## EXERCISE BRIEF
Whenever the word "purple" turns up in a line of the data below, copy that line.

## EXERCISE MATERIALS
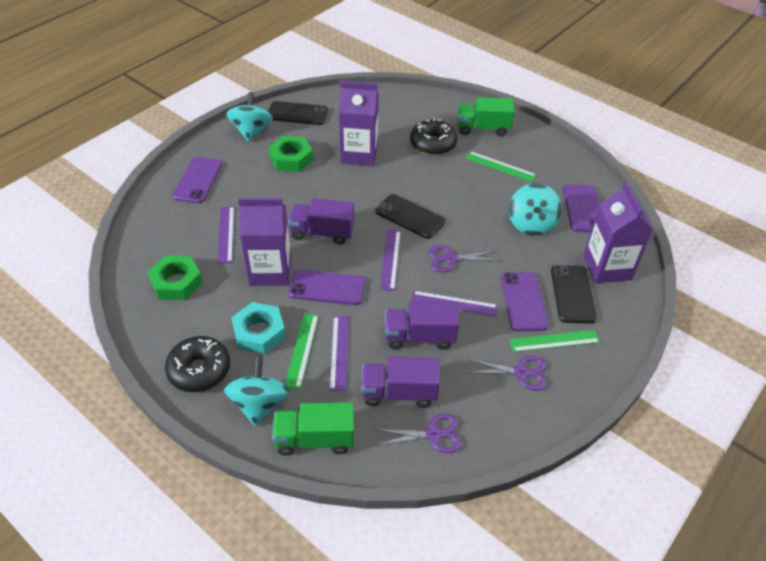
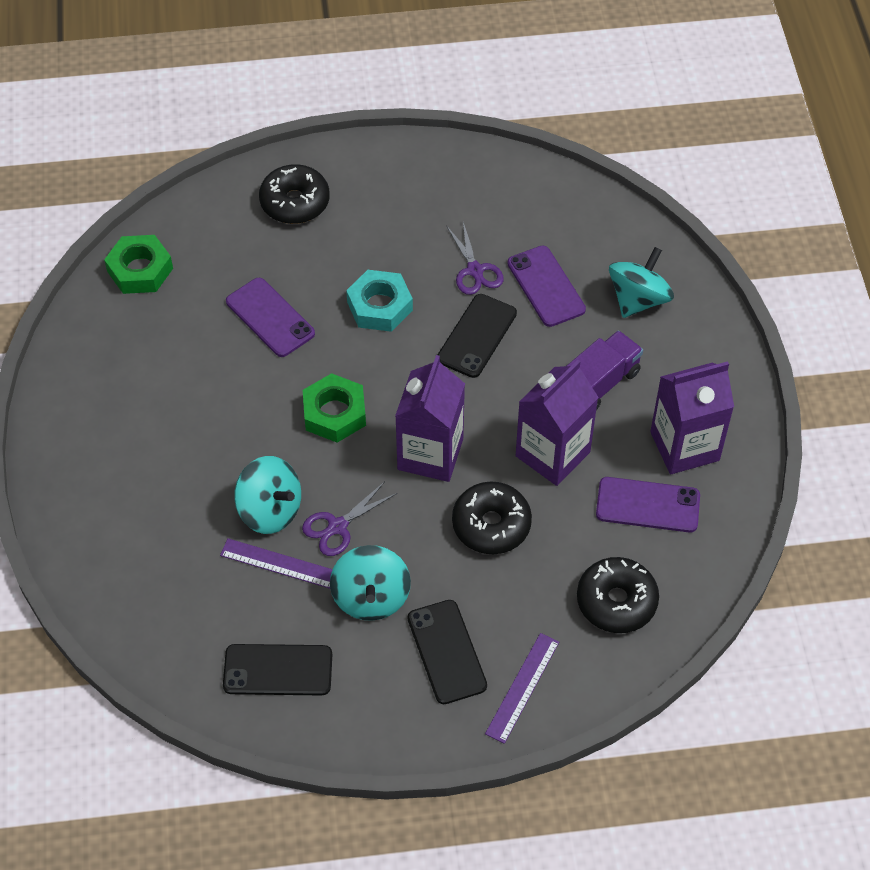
black donut: 2 -> 3
green ruler: 3 -> 0
green truck: 2 -> 0
purple phone: 4 -> 3
purple ruler: 4 -> 2
purple scissors: 3 -> 2
purple truck: 3 -> 1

## RESULT OF THE TASK
purple phone: 4 -> 3
purple ruler: 4 -> 2
purple scissors: 3 -> 2
purple truck: 3 -> 1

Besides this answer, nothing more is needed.